# Start of Material

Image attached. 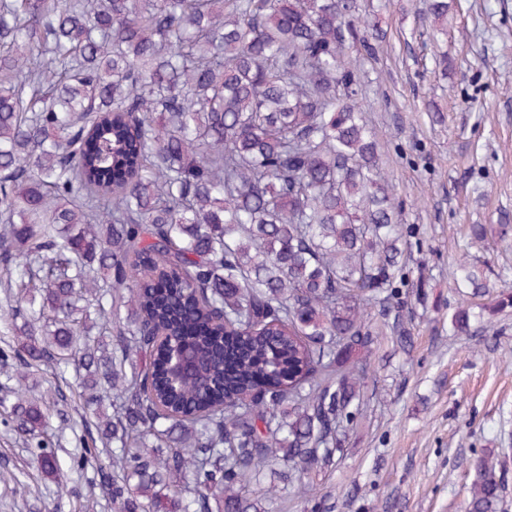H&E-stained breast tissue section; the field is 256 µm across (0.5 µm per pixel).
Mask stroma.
I'll return each mask as SVG.
<instances>
[{
  "instance_id": "1",
  "label": "stroma",
  "mask_w": 512,
  "mask_h": 512,
  "mask_svg": "<svg viewBox=\"0 0 512 512\" xmlns=\"http://www.w3.org/2000/svg\"><path fill=\"white\" fill-rule=\"evenodd\" d=\"M447 25L427 0H357L378 33L363 57L364 105L379 165L394 187L406 241L400 305L372 312L357 362L367 405L333 465L288 488L274 512H464L477 459L495 454L501 512H512V0H449ZM486 224L473 239L470 227ZM485 284L469 325L451 316L459 261ZM411 336L400 349L398 327ZM76 368L18 381L0 362V394L17 385L53 405ZM0 407V512H104L57 495Z\"/></svg>"
}]
</instances>
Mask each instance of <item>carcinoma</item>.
I'll return each instance as SVG.
<instances>
[{
    "instance_id": "cac0c4a2",
    "label": "carcinoma",
    "mask_w": 512,
    "mask_h": 512,
    "mask_svg": "<svg viewBox=\"0 0 512 512\" xmlns=\"http://www.w3.org/2000/svg\"><path fill=\"white\" fill-rule=\"evenodd\" d=\"M355 0H0V281L16 374L112 417L73 461L115 512H268L362 410L336 368L403 251ZM13 431L72 493L52 415ZM480 459L466 512H500Z\"/></svg>"
}]
</instances>
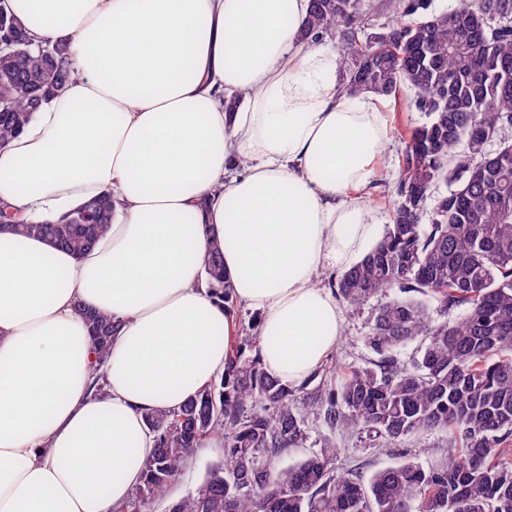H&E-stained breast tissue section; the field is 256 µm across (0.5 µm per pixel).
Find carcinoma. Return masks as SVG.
I'll use <instances>...</instances> for the list:
<instances>
[{
  "instance_id": "cac0c4a2",
  "label": "carcinoma",
  "mask_w": 512,
  "mask_h": 512,
  "mask_svg": "<svg viewBox=\"0 0 512 512\" xmlns=\"http://www.w3.org/2000/svg\"><path fill=\"white\" fill-rule=\"evenodd\" d=\"M3 22L20 50L0 60V147L75 77L65 45L30 41L6 5ZM304 32L335 44L349 94L388 100L406 86L429 120L403 138L381 241L336 281L352 310L395 292L369 317L365 344L378 359L341 376L316 370L303 386L317 383L313 398L330 427L385 446L421 430L448 431L447 460L424 467L401 459L366 480L357 468L336 471V445L325 438L281 466L308 440L297 388L240 345L217 381L146 416L156 448L128 504L144 508L164 496L192 450L217 436L220 463L172 512H512V139L489 150L492 130L512 129V0H457L443 11L431 0H311ZM442 181L456 188L439 198L426 227L422 215ZM111 224L104 194L56 222L10 228L81 254ZM206 265L229 298L220 246ZM430 301L463 316L432 322ZM77 312L100 366L117 325L107 313L81 305ZM411 344L412 359L400 361L397 352Z\"/></svg>"
}]
</instances>
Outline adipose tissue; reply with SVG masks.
<instances>
[{"mask_svg":"<svg viewBox=\"0 0 512 512\" xmlns=\"http://www.w3.org/2000/svg\"><path fill=\"white\" fill-rule=\"evenodd\" d=\"M9 2L78 76L0 150V205L56 221L108 193L113 211L80 256L0 231V512H112L154 452L146 414L224 371L236 324L207 281L212 243L276 341L267 372L300 385L335 348L319 275L380 240L364 193L386 127L305 38L309 0ZM80 305L120 325L104 365Z\"/></svg>","mask_w":512,"mask_h":512,"instance_id":"ef3b65f1","label":"adipose tissue"}]
</instances>
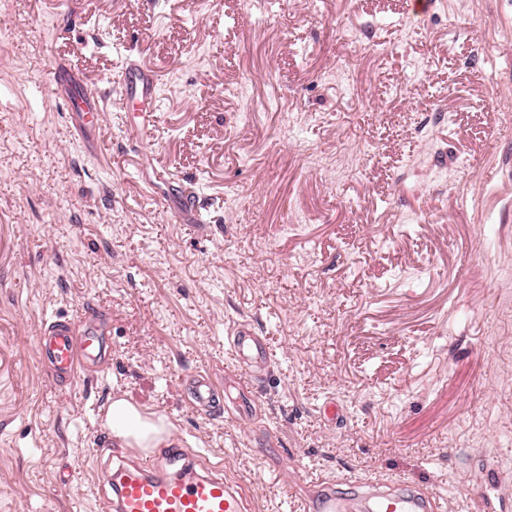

# End of Material

> _Problem_: Copy out every line of the listing that contains the string "each".

> _Reply to the exercise_:
I'll return each mask as SVG.
Mask each instance of <item>carcinoma</item>.
I'll return each instance as SVG.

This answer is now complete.